*The problem*:
Produce a verbatim transcription of the entries, with all pictures omitted.

======== Material provided

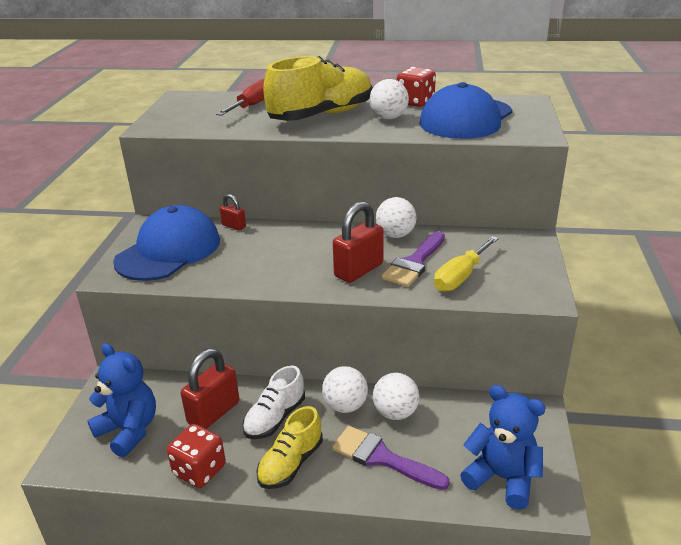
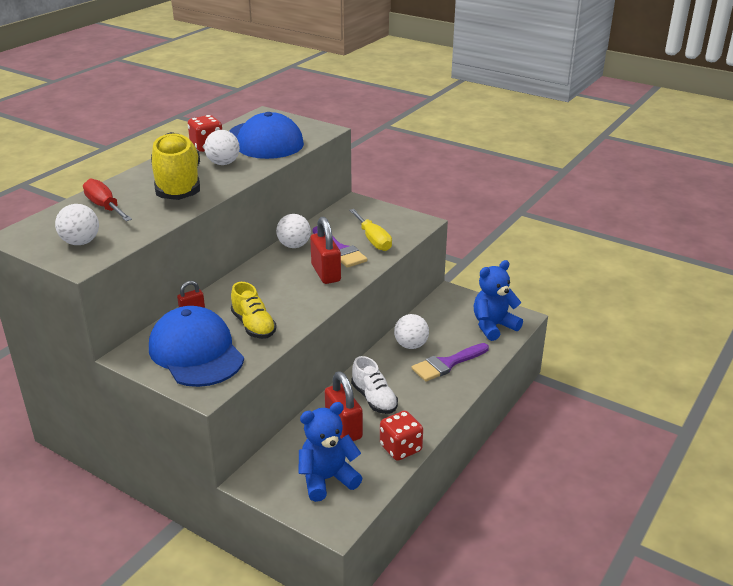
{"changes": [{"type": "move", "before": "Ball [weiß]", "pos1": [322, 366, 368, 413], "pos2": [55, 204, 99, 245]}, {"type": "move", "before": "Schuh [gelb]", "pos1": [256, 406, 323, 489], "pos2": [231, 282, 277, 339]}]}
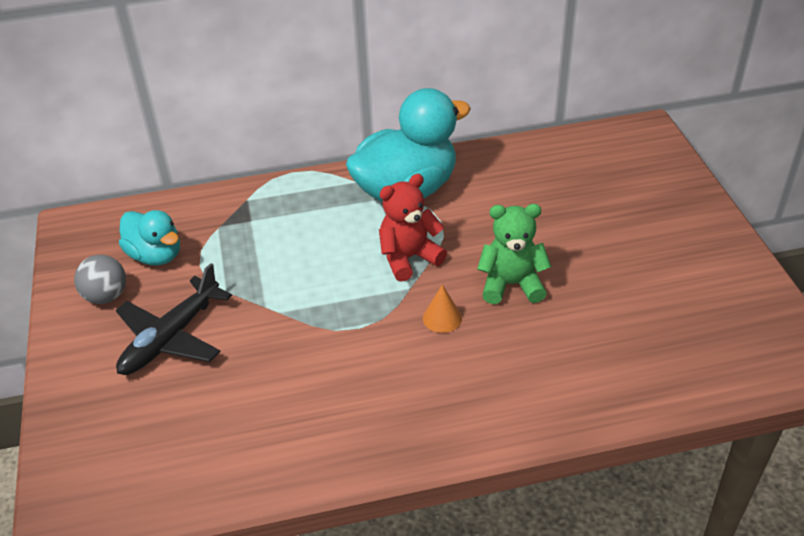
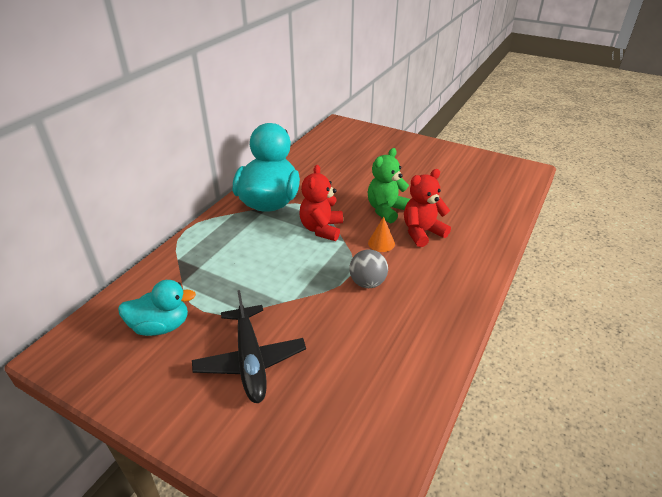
{"changes": [{"type": "move", "before": "Ball [grau]", "pos1": [74, 255, 126, 304], "pos2": [349, 249, 388, 288]}, {"type": "insert", "after": "Teddybär [rot]", "pos2": [404, 169, 451, 247]}]}
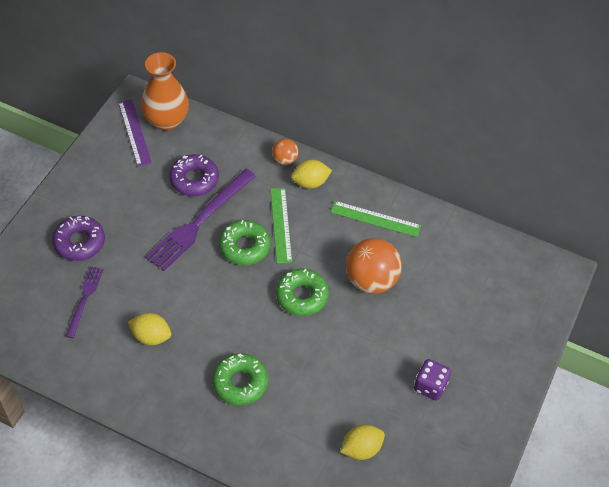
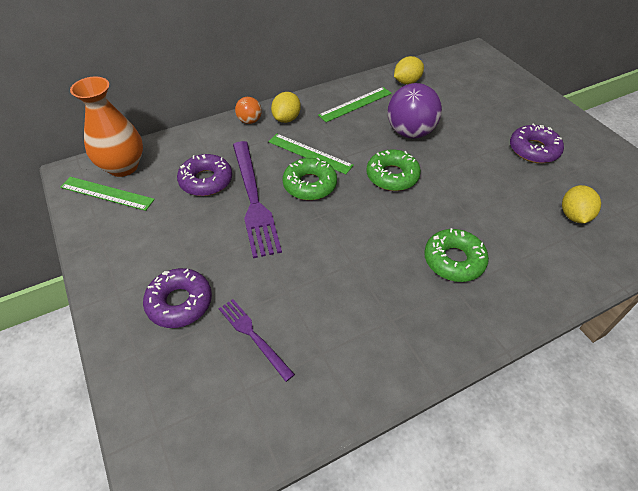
{"changes": [{"type": "recolor", "before": "Lineal [lila]", "after": "Lineal [grün]", "pos1": [118, 99, 152, 166], "pos2": [60, 177, 155, 211]}, {"type": "recolor", "before": "Ball [orange]", "after": "Ball [lila]", "pos1": [346, 238, 402, 294], "pos2": [387, 83, 442, 138]}, {"type": "move", "before": "Zitrone [gelb]", "pos1": [128, 313, 171, 345], "pos2": [394, 56, 424, 84]}, {"type": "replace", "before": "Spielwürfel [lila]", "after": "Donut [lila]", "pos1": [414, 359, 451, 401], "pos2": [510, 123, 564, 163]}]}
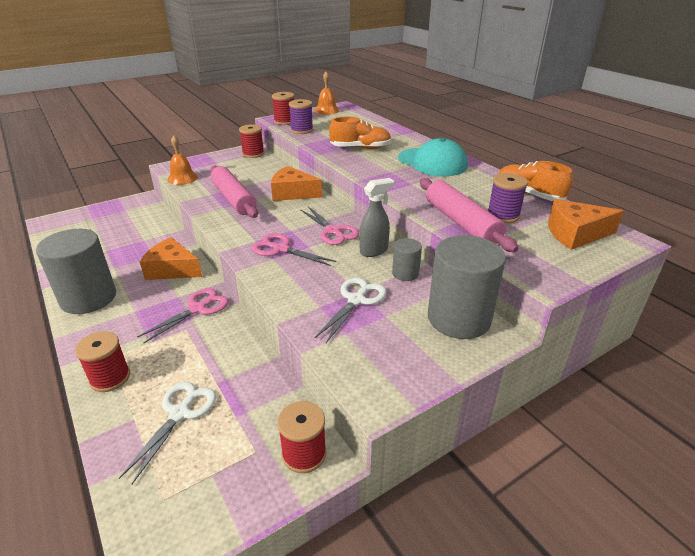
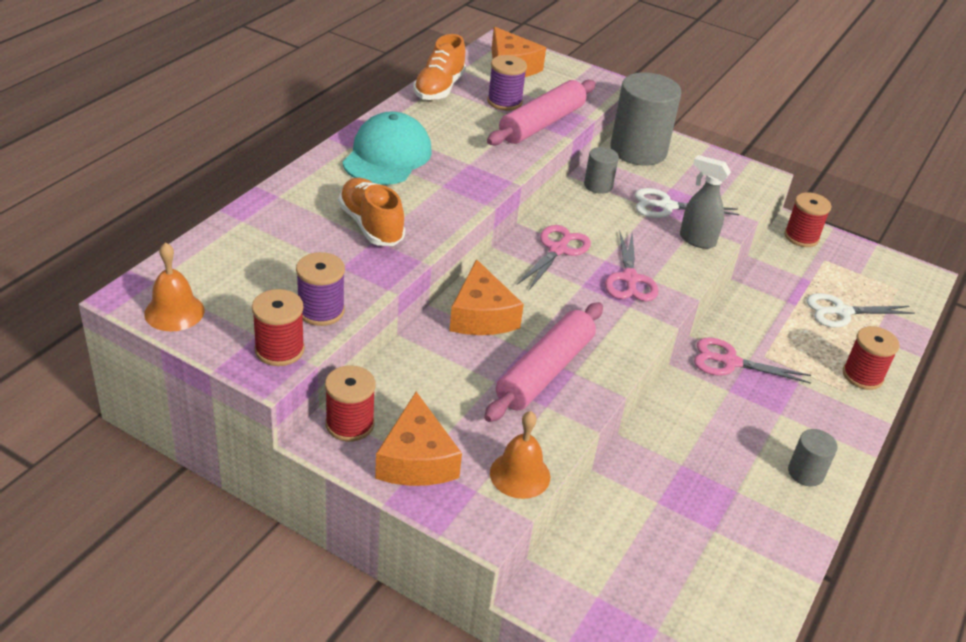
{"changes": [{"type": "move", "before": "Sprühflasche [grau]", "pos1": [359, 178, 394, 257], "pos2": [680, 155, 731, 249]}, {"type": "resize", "before": "Vollzylinder [grau]", "pos1": [36, 229, 116, 314], "pos2": [788, 429, 838, 486], "scale": 0.48}, {"type": "move", "before": "Käse [orange]", "pos1": [140, 237, 202, 280], "pos2": [375, 392, 462, 486]}]}
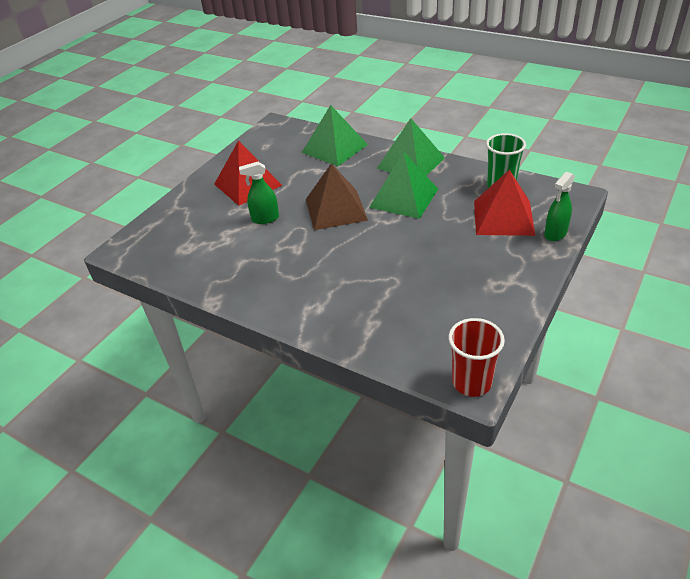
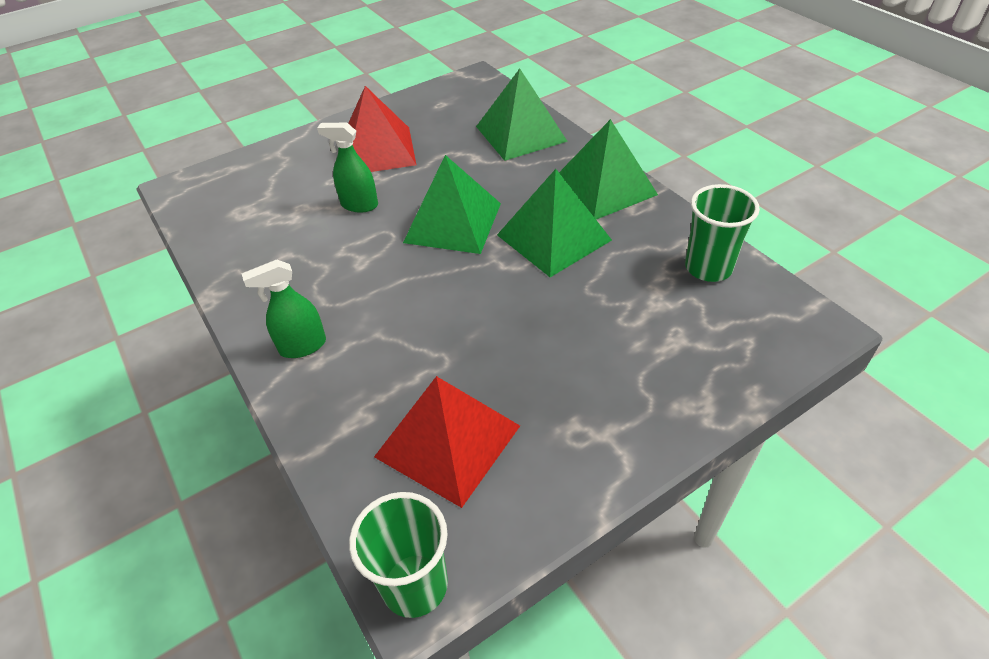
{"changes": [{"type": "recolor", "before": "Pyramide [braun]", "after": "Pyramide [grün]", "pos1": [306, 163, 368, 230], "pos2": [403, 155, 501, 254]}, {"type": "move", "before": "Pyramide [rot]", "pos1": [474, 170, 535, 236], "pos2": [374, 376, 520, 508]}, {"type": "move", "before": "Sprühflasche [grün]", "pos1": [544, 172, 575, 241], "pos2": [242, 260, 326, 358]}, {"type": "recolor", "before": "Becher [rot]", "after": "Becher [grün]", "pos1": [448, 318, 505, 397], "pos2": [349, 492, 448, 618]}]}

================

*Solution to this exercise*:
{"changes": [{"type": "move", "before": "Ball [weiß]", "pos1": [322, 366, 368, 413], "pos2": [55, 204, 99, 245]}, {"type": "move", "before": "Schuh [gelb]", "pos1": [256, 406, 323, 489], "pos2": [231, 282, 277, 339]}]}
{"changes": [{"type": "move", "before": "Ball [grau]", "pos1": [74, 255, 126, 304], "pos2": [349, 249, 388, 288]}, {"type": "insert", "after": "Teddybär [rot]", "pos2": [404, 169, 451, 247]}]}
{"changes": [{"type": "recolor", "before": "Lineal [lila]", "after": "Lineal [grün]", "pos1": [118, 99, 152, 166], "pos2": [60, 177, 155, 211]}, {"type": "recolor", "before": "Ball [orange]", "after": "Ball [lila]", "pos1": [346, 238, 402, 294], "pos2": [387, 83, 442, 138]}, {"type": "move", "before": "Zitrone [gelb]", "pos1": [128, 313, 171, 345], "pos2": [394, 56, 424, 84]}, {"type": "replace", "before": "Spielwürfel [lila]", "after": "Donut [lila]", "pos1": [414, 359, 451, 401], "pos2": [510, 123, 564, 163]}]}
{"changes": [{"type": "move", "before": "Sprühflasche [grau]", "pos1": [359, 178, 394, 257], "pos2": [680, 155, 731, 249]}, {"type": "resize", "before": "Vollzylinder [grau]", "pos1": [36, 229, 116, 314], "pos2": [788, 429, 838, 486], "scale": 0.48}, {"type": "move", "before": "Käse [orange]", "pos1": [140, 237, 202, 280], "pos2": [375, 392, 462, 486]}]}
{"changes": [{"type": "recolor", "before": "Pyramide [braun]", "after": "Pyramide [grün]", "pos1": [306, 163, 368, 230], "pos2": [403, 155, 501, 254]}, {"type": "move", "before": "Pyramide [rot]", "pos1": [474, 170, 535, 236], "pos2": [374, 376, 520, 508]}, {"type": "move", "before": "Sprühflasche [grün]", "pos1": [544, 172, 575, 241], "pos2": [242, 260, 326, 358]}, {"type": "recolor", "before": "Becher [rot]", "after": "Becher [grün]", "pos1": [448, 318, 505, 397], "pos2": [349, 492, 448, 618]}]}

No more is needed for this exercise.